[REQUEST] Taking each line of the material in turn, count those with the string "none" and answer with the count alone.

+--

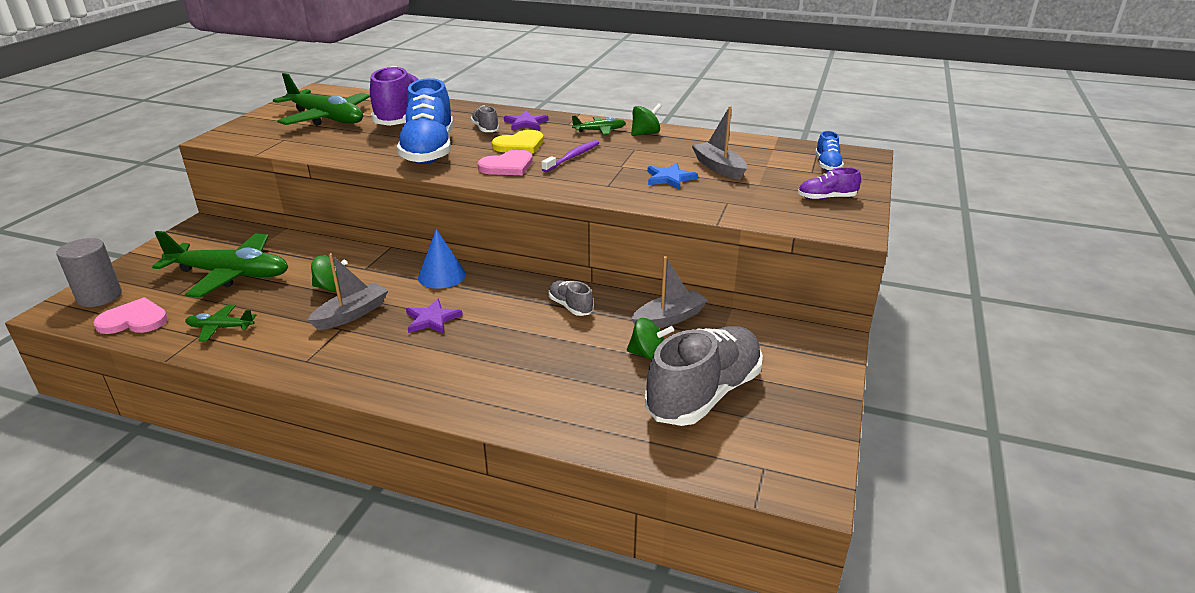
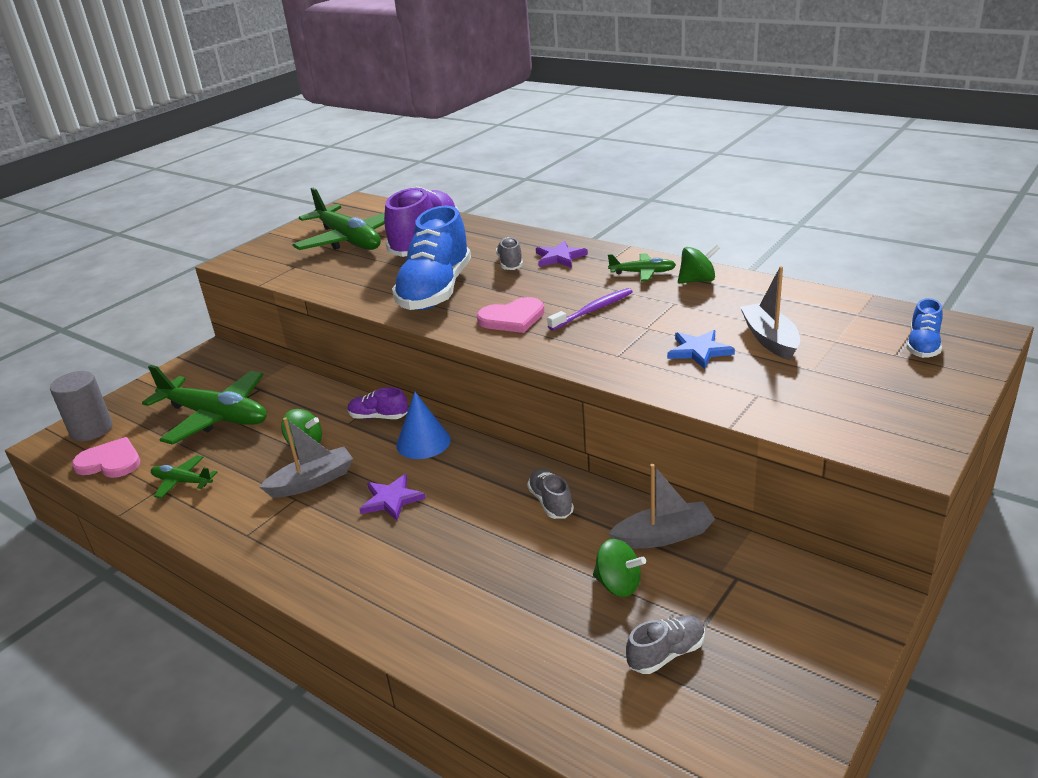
camera: 20 degrees right, 0 degrees up
(520, 145) = (539, 288): yellow heart -> none
(704, 394) = (666, 654): grey shoe -> grey shoe, size x0.45
(826, 198) = (898, 400): purple shoe -> purple shoe (378, 417)

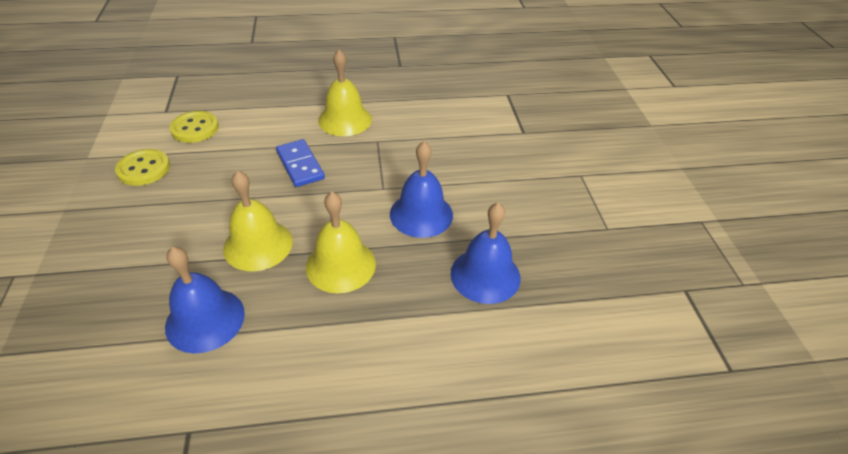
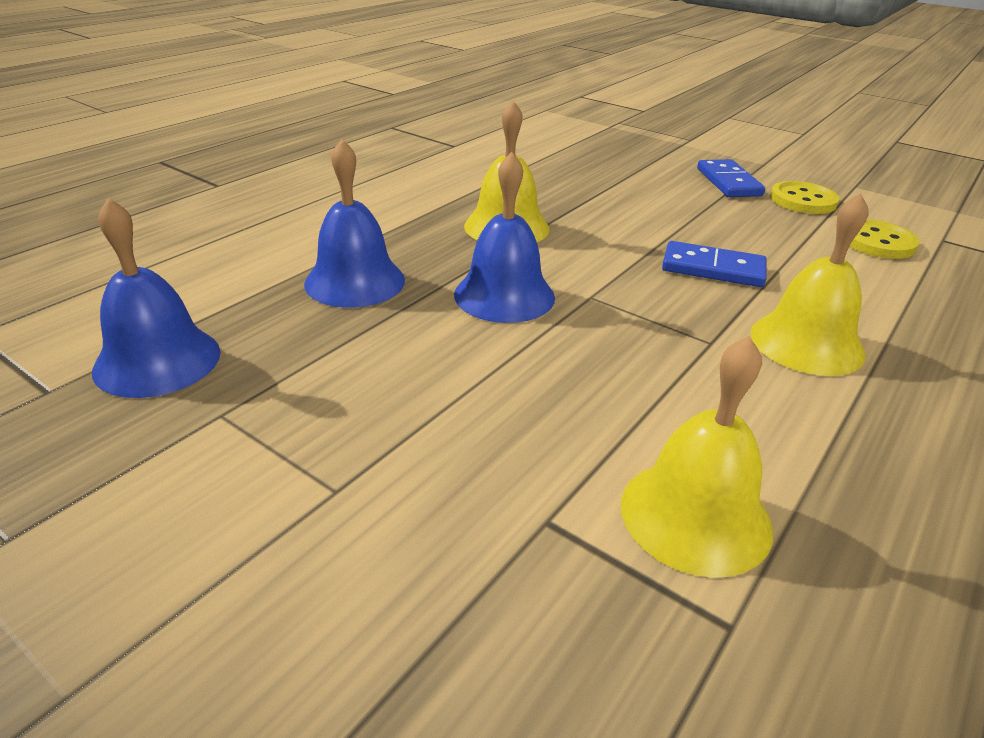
camera: 135 degrees right, 10 degrees down
(134, 210) = (728, 182): none -> blue domino
(205, 319) = (539, 170): blue bell -> blue bell (157, 360)
(258, 245) = (597, 207): yellow bell -> yellow bell (695, 515)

+--

[THE COMPLETED TASK] 2